- [Set problem]: Convert all lines of the entries below into a Markdown table with the columns Row and Entry line, numbering each row and skipping blank lines. Leave the pictures out of your answer.

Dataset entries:
□ □ □

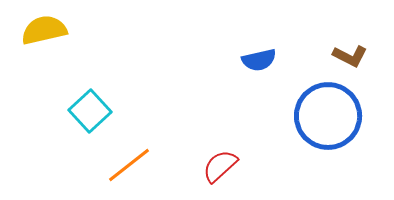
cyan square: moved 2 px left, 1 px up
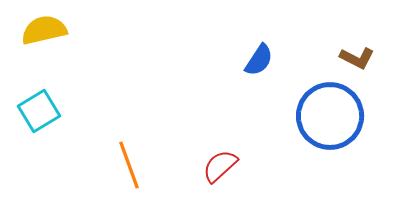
brown L-shape: moved 7 px right, 2 px down
blue semicircle: rotated 44 degrees counterclockwise
cyan square: moved 51 px left; rotated 12 degrees clockwise
blue circle: moved 2 px right
orange line: rotated 72 degrees counterclockwise
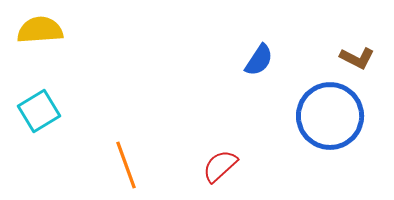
yellow semicircle: moved 4 px left; rotated 9 degrees clockwise
orange line: moved 3 px left
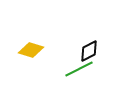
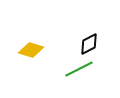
black diamond: moved 7 px up
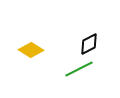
yellow diamond: rotated 15 degrees clockwise
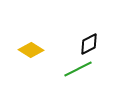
green line: moved 1 px left
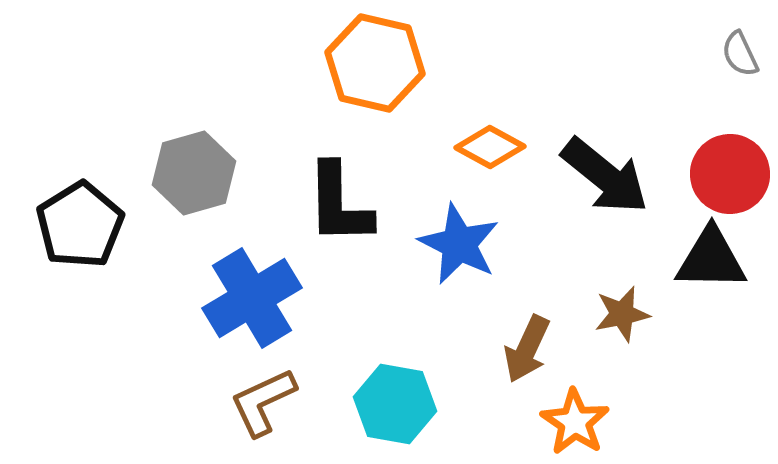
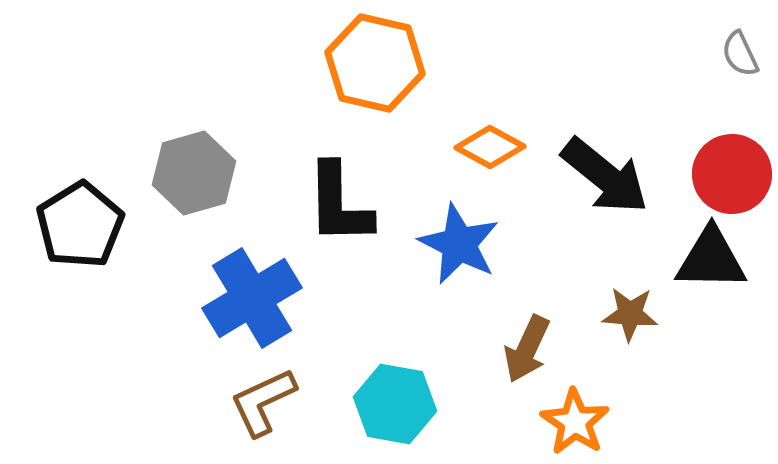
red circle: moved 2 px right
brown star: moved 8 px right; rotated 16 degrees clockwise
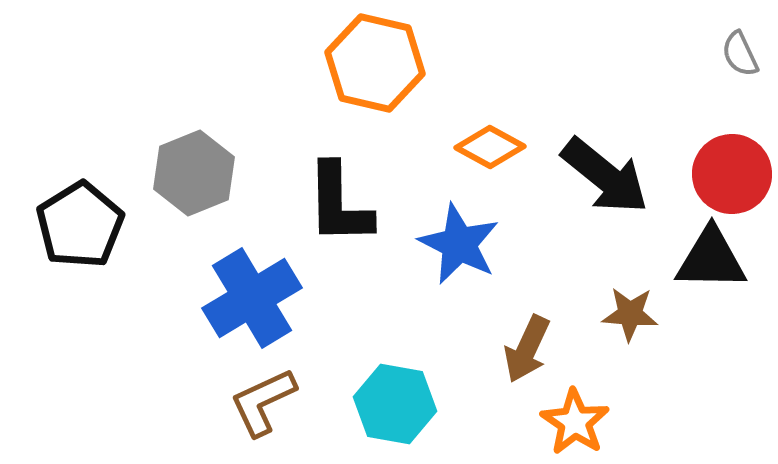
gray hexagon: rotated 6 degrees counterclockwise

□ □ □

- [Output of the task]:
| Row | Entry line |
|---|---|
| 1 | cyan square: moved 2 px left, 1 px up |
| 2 | brown L-shape: moved 7 px right, 2 px down |
| 3 | blue semicircle: rotated 44 degrees counterclockwise |
| 4 | cyan square: moved 51 px left; rotated 12 degrees clockwise |
| 5 | blue circle: moved 2 px right |
| 6 | orange line: rotated 72 degrees counterclockwise |
| 7 | yellow semicircle: moved 4 px left; rotated 9 degrees clockwise |
| 8 | orange line: moved 3 px left |
| 9 | black diamond: moved 7 px up |
| 10 | yellow diamond: rotated 15 degrees clockwise |
| 11 | green line: moved 1 px left |
| 12 | red circle: moved 2 px right |
| 13 | brown star: moved 8 px right; rotated 16 degrees clockwise |
| 14 | gray hexagon: rotated 6 degrees counterclockwise |